REQUIREMENT> Your answer should consist only of the lines below from the one with "(833, 237) = (767, 434): grey" through the one with "camera: 105 degrees right, 15 degrees up", copied exactly.

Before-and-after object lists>
-=-=-

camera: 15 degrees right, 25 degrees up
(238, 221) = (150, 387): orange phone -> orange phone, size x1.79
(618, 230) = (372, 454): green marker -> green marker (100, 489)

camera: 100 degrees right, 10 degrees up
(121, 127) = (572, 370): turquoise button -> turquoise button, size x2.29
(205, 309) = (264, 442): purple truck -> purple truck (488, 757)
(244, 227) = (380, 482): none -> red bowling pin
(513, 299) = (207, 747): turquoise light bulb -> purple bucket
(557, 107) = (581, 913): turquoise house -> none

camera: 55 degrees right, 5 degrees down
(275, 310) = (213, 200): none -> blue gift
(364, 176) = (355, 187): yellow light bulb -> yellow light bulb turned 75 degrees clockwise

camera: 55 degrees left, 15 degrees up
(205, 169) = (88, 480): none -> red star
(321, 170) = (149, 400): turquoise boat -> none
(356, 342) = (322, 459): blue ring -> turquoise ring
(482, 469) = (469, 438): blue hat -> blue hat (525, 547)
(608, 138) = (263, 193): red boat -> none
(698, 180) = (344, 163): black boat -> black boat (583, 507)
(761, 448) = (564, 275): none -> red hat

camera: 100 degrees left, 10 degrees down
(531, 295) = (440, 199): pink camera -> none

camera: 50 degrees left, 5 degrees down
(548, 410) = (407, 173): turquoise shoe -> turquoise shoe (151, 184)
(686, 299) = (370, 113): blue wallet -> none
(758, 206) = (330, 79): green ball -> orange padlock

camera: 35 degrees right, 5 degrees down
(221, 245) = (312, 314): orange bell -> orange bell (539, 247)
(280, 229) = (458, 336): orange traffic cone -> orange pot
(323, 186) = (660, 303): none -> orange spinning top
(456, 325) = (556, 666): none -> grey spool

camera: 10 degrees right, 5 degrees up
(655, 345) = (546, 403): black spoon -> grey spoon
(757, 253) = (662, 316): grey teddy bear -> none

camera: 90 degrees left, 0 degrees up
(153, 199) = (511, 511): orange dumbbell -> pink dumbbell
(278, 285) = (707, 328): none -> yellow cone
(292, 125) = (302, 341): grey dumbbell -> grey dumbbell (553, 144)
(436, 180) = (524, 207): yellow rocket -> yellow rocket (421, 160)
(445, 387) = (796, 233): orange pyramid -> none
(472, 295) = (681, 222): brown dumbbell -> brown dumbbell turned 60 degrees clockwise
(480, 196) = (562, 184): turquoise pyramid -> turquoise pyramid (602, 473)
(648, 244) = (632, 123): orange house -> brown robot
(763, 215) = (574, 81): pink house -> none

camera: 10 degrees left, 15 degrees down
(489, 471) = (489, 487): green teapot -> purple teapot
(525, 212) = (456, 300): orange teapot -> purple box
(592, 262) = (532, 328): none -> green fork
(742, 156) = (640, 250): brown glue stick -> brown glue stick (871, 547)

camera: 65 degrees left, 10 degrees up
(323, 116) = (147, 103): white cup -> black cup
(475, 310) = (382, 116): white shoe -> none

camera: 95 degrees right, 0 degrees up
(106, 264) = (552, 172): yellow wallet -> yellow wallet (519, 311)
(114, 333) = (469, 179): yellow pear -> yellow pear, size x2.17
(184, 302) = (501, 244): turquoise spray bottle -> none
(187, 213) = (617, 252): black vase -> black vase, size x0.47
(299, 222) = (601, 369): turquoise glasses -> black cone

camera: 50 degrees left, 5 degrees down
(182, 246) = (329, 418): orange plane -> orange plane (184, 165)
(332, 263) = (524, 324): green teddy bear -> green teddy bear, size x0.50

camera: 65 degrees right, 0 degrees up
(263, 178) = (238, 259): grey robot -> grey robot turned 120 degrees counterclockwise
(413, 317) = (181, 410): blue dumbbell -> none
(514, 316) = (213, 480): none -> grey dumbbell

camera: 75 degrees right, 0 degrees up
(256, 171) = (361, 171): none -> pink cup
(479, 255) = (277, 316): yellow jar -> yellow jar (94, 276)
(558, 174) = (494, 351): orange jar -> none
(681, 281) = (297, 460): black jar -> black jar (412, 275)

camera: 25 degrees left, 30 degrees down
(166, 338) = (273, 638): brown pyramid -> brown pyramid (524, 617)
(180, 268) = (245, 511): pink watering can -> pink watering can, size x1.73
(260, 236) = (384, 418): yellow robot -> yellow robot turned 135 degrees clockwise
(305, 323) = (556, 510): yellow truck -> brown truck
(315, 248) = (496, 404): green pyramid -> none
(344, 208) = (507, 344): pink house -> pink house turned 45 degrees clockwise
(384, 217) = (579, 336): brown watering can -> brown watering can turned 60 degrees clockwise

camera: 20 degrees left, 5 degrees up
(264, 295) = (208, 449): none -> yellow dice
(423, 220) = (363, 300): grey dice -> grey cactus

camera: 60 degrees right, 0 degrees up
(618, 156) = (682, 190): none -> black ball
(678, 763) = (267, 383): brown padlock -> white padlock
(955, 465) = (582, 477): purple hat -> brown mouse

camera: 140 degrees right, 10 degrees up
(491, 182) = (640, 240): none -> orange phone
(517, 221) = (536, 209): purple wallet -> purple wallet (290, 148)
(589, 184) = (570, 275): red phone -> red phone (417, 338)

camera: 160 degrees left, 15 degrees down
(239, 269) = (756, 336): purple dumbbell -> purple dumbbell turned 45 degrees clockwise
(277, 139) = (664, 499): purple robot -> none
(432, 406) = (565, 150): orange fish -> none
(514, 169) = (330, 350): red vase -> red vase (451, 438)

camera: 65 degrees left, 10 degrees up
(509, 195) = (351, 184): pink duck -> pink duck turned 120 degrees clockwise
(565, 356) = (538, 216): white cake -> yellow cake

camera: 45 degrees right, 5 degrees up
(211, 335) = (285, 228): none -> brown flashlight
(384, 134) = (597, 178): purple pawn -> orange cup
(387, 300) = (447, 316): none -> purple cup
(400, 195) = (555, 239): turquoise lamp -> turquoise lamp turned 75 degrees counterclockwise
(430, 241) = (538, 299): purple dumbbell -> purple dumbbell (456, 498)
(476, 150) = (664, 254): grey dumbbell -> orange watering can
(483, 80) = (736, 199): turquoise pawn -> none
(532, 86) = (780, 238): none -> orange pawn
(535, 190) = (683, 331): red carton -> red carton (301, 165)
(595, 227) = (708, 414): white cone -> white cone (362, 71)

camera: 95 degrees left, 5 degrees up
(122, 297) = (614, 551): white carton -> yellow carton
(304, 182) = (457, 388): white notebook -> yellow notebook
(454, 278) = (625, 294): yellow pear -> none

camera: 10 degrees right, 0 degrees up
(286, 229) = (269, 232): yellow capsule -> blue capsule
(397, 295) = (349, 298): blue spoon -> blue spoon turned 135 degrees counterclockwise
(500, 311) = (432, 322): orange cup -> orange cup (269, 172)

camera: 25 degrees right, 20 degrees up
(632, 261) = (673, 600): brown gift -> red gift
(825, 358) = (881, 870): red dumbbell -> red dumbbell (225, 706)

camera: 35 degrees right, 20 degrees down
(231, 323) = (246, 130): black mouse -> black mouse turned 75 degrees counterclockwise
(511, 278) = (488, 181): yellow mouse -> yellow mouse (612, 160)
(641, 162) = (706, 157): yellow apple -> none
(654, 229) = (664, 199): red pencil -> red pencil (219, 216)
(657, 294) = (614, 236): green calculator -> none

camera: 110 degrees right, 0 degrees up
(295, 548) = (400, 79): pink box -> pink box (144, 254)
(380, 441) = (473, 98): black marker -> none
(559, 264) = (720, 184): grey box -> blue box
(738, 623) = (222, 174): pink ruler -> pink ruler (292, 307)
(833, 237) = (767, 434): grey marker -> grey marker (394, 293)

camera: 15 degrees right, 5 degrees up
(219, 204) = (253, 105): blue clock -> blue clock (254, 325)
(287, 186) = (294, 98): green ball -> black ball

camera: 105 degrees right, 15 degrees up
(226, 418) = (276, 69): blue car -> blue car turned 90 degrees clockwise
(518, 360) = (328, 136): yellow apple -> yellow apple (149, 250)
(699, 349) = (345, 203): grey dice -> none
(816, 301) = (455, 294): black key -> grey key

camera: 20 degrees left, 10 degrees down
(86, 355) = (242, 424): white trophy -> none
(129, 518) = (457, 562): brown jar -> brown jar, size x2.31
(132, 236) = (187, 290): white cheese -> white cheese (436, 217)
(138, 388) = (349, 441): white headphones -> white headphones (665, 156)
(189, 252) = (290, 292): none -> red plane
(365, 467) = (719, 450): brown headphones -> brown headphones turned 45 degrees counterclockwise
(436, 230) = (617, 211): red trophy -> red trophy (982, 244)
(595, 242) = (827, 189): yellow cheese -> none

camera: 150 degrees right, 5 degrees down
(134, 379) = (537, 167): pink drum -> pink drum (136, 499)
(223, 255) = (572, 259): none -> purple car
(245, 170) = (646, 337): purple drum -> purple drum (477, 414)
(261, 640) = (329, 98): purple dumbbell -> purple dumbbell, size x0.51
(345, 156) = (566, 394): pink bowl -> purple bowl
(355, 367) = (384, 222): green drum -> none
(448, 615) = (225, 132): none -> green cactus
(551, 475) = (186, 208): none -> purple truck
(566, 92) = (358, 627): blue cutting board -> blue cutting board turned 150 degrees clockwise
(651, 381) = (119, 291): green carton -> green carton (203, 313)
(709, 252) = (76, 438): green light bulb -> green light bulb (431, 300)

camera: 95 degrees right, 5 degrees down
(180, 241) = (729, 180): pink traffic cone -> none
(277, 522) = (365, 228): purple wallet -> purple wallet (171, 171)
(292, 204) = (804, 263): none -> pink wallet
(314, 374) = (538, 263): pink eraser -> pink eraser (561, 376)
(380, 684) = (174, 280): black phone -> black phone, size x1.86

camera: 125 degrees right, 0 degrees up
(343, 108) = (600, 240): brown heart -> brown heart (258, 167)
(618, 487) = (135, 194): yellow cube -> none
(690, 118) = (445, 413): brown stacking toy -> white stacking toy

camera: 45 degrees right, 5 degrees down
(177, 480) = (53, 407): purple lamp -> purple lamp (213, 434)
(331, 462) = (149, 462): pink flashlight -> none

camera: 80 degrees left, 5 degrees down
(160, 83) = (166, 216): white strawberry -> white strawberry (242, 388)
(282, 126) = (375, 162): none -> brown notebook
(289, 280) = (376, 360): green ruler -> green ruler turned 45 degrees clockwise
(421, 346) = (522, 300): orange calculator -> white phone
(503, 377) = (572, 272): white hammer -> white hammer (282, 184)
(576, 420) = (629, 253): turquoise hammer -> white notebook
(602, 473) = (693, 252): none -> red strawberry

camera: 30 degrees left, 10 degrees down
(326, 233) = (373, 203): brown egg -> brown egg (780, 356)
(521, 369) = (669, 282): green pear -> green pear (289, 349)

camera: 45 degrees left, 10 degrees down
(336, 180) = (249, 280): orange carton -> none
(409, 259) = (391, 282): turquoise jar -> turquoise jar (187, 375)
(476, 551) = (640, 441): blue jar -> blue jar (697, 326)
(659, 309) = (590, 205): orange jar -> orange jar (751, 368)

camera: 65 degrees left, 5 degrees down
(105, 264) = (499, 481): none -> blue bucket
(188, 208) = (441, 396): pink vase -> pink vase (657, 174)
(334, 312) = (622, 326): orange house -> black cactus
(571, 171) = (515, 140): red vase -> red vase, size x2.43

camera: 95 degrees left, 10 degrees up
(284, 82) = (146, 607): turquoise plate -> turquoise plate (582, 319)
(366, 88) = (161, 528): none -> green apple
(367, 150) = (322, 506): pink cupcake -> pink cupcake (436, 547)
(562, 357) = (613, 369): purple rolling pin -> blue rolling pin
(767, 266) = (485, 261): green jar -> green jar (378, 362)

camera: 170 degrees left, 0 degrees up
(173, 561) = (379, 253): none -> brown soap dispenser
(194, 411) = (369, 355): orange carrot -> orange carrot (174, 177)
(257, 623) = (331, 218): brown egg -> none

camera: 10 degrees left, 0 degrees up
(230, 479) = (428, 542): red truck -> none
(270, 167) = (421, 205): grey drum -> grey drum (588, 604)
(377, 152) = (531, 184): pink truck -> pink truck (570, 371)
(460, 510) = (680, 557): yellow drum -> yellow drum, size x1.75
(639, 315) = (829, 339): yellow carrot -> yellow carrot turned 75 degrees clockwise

-=-=-

FINISHED TASK>
(833, 237) = (767, 434): grey marker -> grey marker (394, 293)

camera: 15 degrees right, 5 degrees up
(219, 204) = (253, 105): blue clock -> blue clock (254, 325)
(287, 186) = (294, 98): green ball -> black ball

camera: 105 degrees right, 15 degrees up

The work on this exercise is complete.